[Dataset items]
* * * * * * * * *

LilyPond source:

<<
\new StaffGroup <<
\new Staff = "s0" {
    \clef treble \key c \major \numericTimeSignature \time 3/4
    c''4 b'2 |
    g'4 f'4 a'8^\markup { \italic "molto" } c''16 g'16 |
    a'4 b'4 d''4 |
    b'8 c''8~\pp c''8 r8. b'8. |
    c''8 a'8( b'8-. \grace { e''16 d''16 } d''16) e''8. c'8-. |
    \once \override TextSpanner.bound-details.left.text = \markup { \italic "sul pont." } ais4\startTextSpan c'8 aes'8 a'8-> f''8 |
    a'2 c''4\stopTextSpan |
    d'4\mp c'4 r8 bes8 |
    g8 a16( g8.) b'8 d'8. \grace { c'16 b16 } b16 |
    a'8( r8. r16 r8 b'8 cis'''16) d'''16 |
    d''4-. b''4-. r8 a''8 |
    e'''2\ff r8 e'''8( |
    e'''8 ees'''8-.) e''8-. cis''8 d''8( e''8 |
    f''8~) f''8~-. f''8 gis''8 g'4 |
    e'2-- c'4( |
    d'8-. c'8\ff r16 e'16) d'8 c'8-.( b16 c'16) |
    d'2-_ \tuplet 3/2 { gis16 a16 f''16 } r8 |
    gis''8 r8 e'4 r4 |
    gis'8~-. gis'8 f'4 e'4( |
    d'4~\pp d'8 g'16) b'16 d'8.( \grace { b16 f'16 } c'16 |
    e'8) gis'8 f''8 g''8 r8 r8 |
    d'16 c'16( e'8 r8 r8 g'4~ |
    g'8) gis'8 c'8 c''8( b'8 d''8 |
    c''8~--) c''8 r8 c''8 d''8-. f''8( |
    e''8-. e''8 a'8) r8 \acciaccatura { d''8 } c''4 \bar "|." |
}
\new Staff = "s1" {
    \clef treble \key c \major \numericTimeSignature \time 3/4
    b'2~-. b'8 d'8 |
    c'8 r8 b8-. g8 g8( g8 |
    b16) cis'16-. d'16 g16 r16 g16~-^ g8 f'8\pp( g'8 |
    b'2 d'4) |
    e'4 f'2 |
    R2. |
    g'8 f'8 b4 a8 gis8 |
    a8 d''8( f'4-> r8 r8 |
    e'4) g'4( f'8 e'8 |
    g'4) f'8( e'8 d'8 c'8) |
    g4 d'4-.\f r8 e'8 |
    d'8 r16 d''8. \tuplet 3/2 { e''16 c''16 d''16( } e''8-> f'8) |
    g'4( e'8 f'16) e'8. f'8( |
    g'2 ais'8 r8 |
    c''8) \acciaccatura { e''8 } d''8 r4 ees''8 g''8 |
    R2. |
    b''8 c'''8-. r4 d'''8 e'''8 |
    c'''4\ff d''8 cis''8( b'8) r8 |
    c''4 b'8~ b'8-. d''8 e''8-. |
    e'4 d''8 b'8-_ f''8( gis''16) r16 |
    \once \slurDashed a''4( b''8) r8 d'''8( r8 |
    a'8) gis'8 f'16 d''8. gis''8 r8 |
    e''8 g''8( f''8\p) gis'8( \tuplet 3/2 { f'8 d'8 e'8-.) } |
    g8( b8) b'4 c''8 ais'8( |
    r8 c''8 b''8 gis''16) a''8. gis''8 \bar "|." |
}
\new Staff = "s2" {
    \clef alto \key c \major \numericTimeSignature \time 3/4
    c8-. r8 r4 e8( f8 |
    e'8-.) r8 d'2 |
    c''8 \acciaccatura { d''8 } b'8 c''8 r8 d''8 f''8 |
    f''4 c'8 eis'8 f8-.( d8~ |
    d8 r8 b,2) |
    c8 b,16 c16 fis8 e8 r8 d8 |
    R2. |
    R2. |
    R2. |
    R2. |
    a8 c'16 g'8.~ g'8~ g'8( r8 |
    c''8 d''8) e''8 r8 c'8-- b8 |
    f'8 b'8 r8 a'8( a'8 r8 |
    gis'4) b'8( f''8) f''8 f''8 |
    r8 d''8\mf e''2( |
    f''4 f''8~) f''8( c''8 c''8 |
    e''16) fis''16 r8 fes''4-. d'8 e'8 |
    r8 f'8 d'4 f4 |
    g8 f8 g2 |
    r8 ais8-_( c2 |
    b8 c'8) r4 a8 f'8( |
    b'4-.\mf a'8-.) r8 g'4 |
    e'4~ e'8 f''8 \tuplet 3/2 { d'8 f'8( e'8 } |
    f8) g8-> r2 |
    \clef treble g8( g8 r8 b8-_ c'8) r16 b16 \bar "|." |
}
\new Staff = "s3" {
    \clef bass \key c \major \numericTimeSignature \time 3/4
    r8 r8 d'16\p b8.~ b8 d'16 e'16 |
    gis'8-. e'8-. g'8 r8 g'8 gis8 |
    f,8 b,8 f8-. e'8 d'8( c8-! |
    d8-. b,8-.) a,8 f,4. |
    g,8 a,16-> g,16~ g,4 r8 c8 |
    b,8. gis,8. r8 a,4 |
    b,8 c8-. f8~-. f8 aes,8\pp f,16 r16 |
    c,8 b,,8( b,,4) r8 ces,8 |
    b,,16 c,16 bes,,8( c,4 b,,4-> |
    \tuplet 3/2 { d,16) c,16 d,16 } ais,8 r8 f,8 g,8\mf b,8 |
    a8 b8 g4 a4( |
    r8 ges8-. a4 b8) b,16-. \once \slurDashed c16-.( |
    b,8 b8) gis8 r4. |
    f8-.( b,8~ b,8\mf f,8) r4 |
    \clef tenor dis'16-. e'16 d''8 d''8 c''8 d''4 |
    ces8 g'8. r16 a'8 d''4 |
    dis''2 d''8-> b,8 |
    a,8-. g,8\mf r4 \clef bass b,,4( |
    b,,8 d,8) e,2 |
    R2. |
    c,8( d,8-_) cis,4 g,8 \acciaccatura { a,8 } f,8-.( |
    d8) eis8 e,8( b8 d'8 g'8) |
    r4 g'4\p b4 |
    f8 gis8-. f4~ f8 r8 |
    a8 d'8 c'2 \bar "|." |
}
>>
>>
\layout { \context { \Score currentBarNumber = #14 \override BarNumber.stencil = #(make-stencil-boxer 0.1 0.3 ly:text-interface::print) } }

* * * * * * * * *

_OBJECTIVE_. Extract each line of the material in which the string "override" occurs.

_COMPLETE OUTPUT_.
    \once \override TextSpanner.bound-details.left.text = \markup { \italic "sul pont." } ais4\startTextSpan c'8 aes'8 a'8-> f''8 |
\layout { \context { \Score currentBarNumber = #14 \override BarNumber.stencil = #(make-stencil-boxer 0.1 0.3 ly:text-interface::print) } }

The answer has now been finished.